### THE TASK
Search the material below for the word "brown". Copy every line where it is found.

### GIVEN DATA
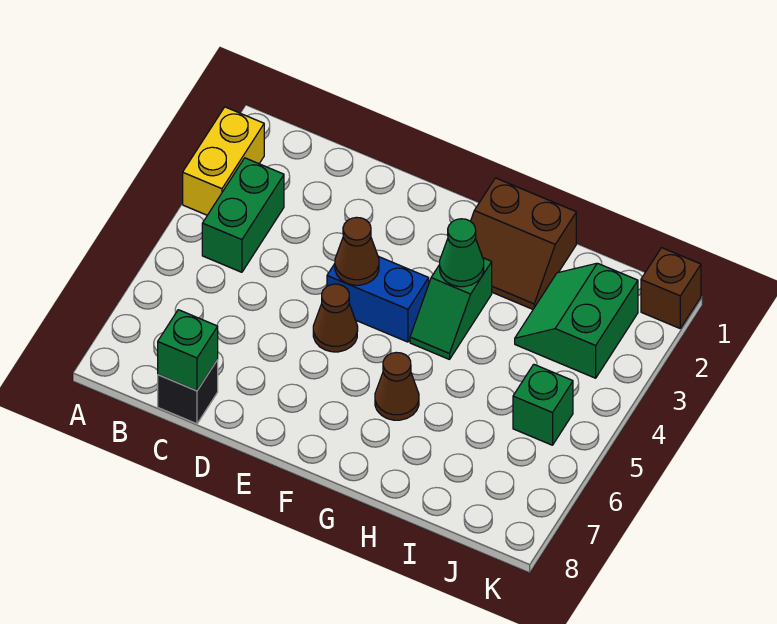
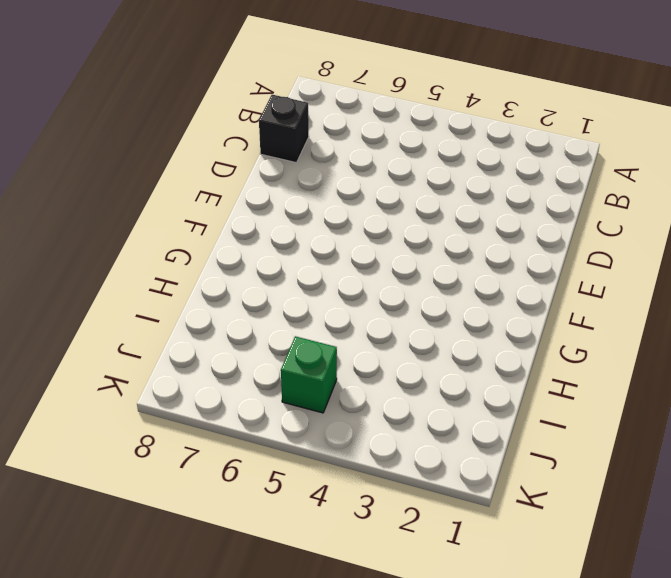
none -> yellow 1x2 brick [183,107,264,215]
none -> green 1x2 brick [202,158,284,272]
none -> blue 1x2 brick [327,256,429,342]

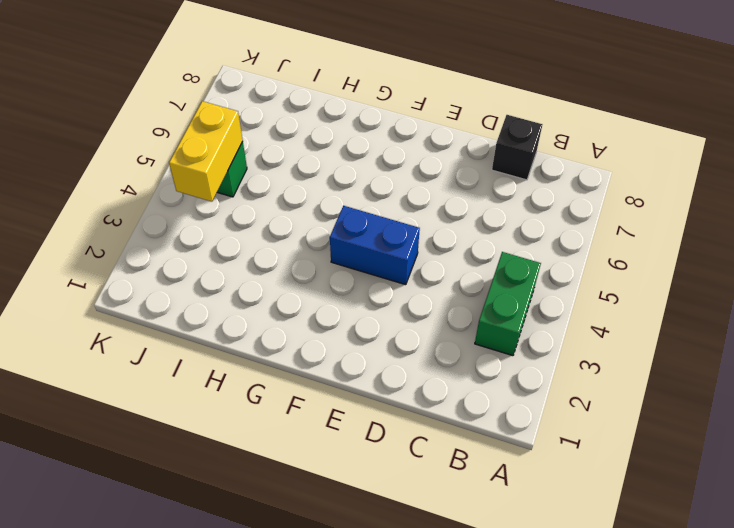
yellow 1x2 brick [169,101,243,202] -> yellow 1x2 brick moved to [183,107,264,215]
none -> brown 1x1 cone [313,284,358,352]
none -> brown 2x2 slope [471,178,576,309]
none -> green 1x2 slope [410,258,492,359]

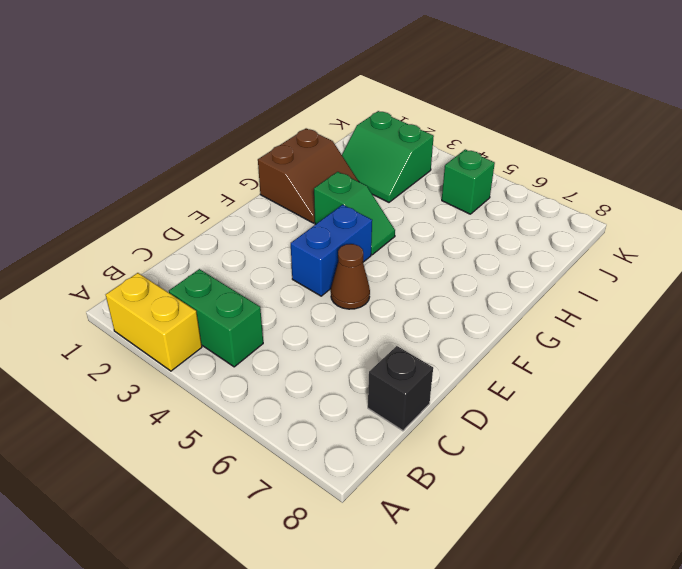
none -> brown 1x1 cone [375,352,419,420]
none -> brown 1x1 brick [641,248,701,328]
none -> green 1x1 brick [158,310,218,391]

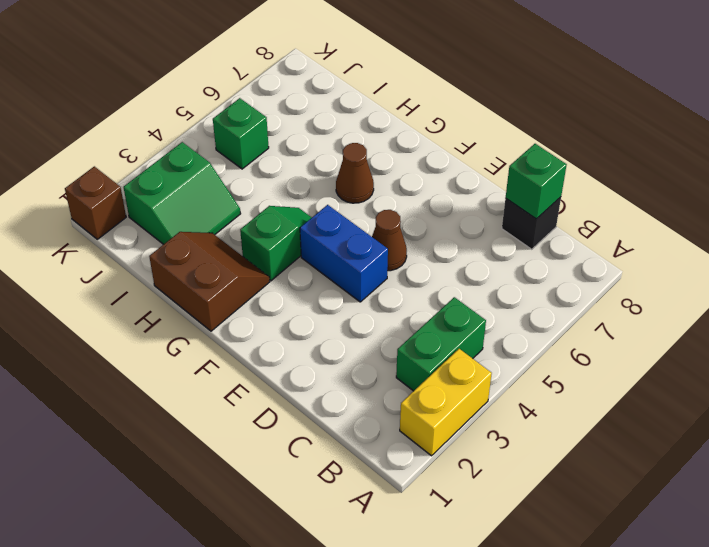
none -> brown 1x1 cone [335,217,379,285]
none -> green 1x1 cone [440,219,484,287]

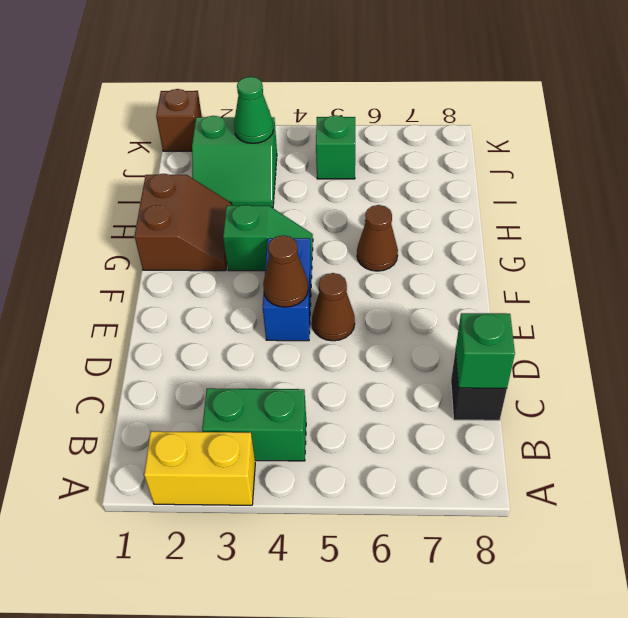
green 1x1 cone [234,77,273,143] -> green 1x1 cone moved to [440,219,484,287]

### TASK OUTPUT
none -> brown 1x1 cone [313,284,358,352]
none -> brown 2x2 slope [471,178,576,309]
none -> brown 1x1 cone [375,352,419,420]
none -> brown 1x1 brick [641,248,701,328]
none -> brown 1x1 cone [335,217,379,285]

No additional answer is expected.